◆ **Directions for this task**
Using the records below, write out again exactly the lines that begin at the line containing "CN1 pin 1: GND -> none" and end at the line containing "U9: NAND (in", and no other lines.

:: Data for the task

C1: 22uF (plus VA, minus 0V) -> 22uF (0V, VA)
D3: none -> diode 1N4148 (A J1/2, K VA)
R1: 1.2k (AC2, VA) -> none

::::
:: Data for the task

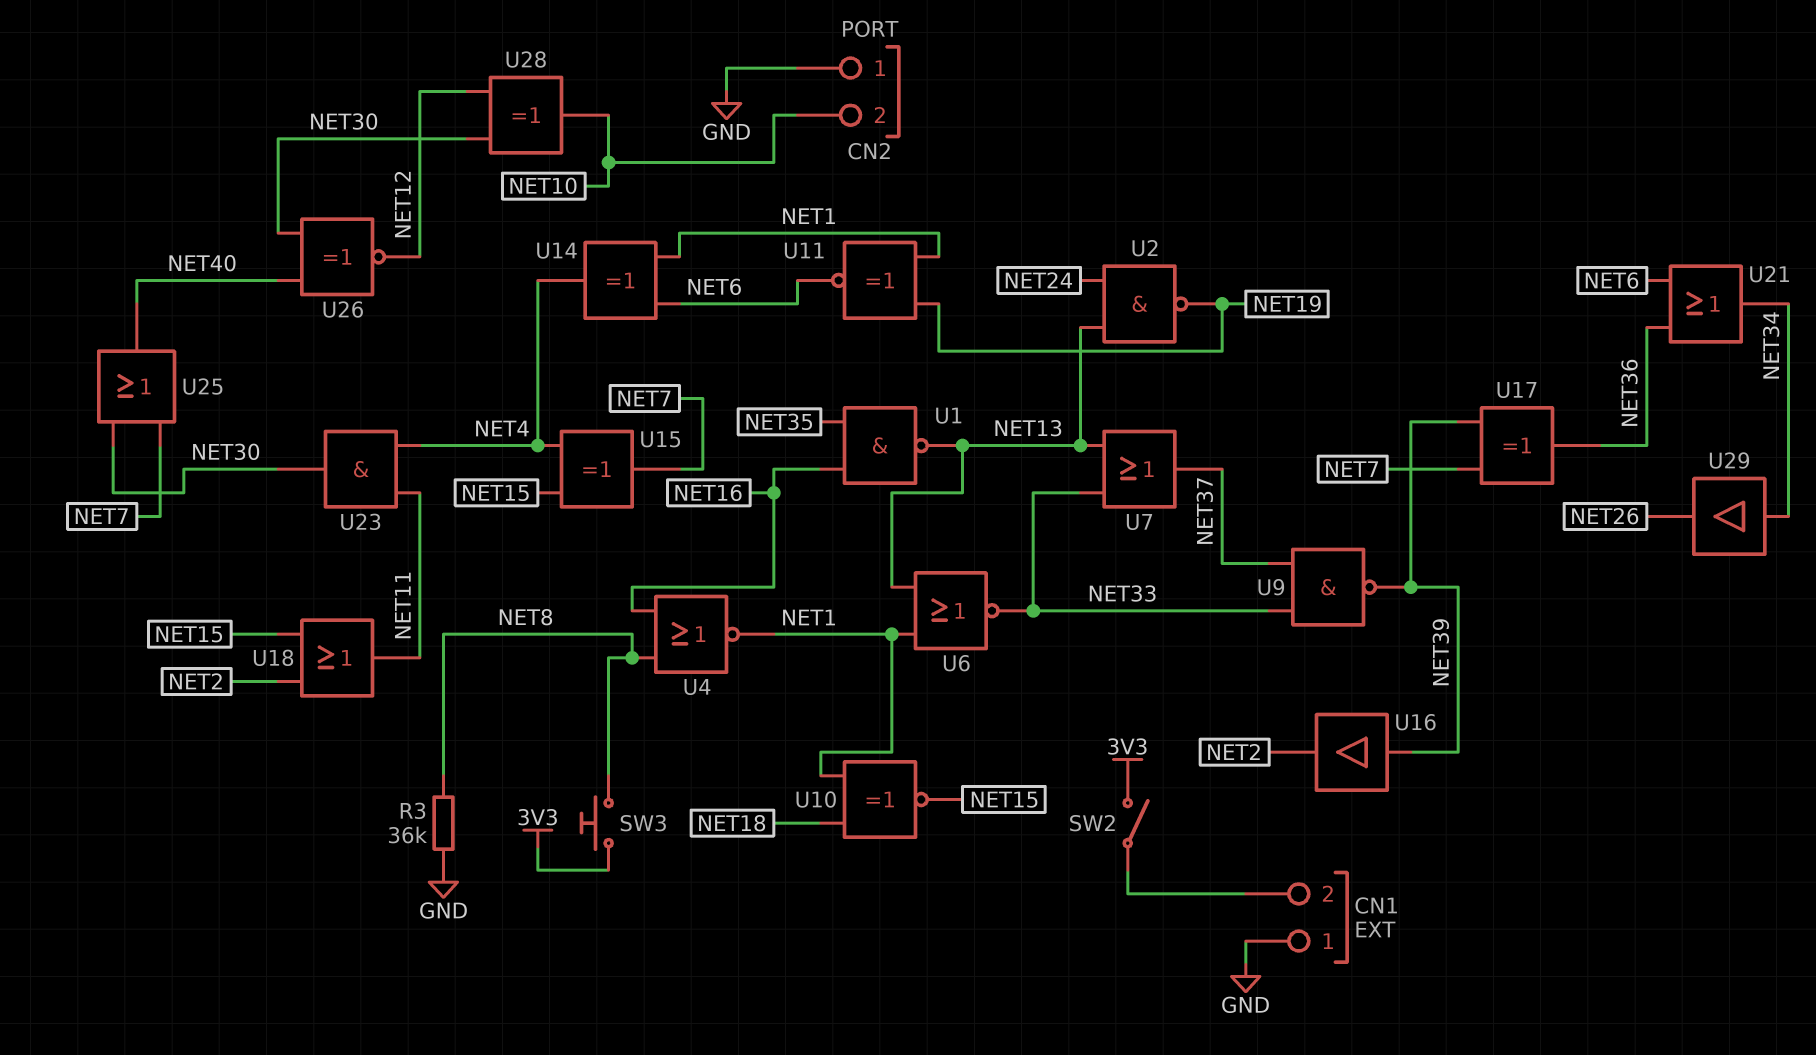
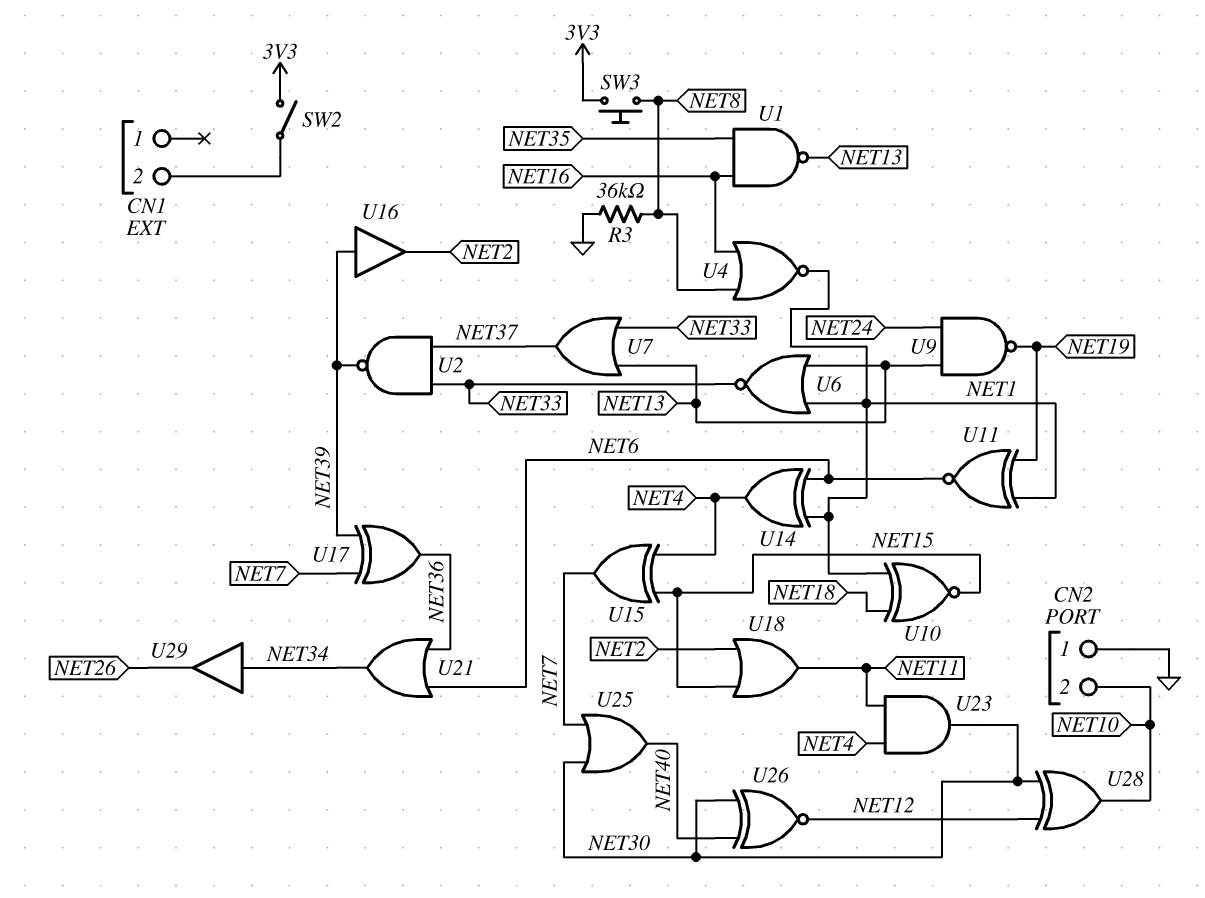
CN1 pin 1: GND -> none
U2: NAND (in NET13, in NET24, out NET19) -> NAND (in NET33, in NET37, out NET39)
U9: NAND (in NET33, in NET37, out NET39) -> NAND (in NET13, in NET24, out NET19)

::::
:: Data for the task

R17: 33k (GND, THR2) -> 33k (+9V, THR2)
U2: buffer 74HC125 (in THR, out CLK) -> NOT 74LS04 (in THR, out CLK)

::::

◆ **Written solution**
CN1 pin 1: GND -> none
U2: NAND (in NET13, in NET24, out NET19) -> NAND (in NET33, in NET37, out NET39)
U9: NAND (in NET33, in NET37, out NET39) -> NAND (in NET13, in NET24, out NET19)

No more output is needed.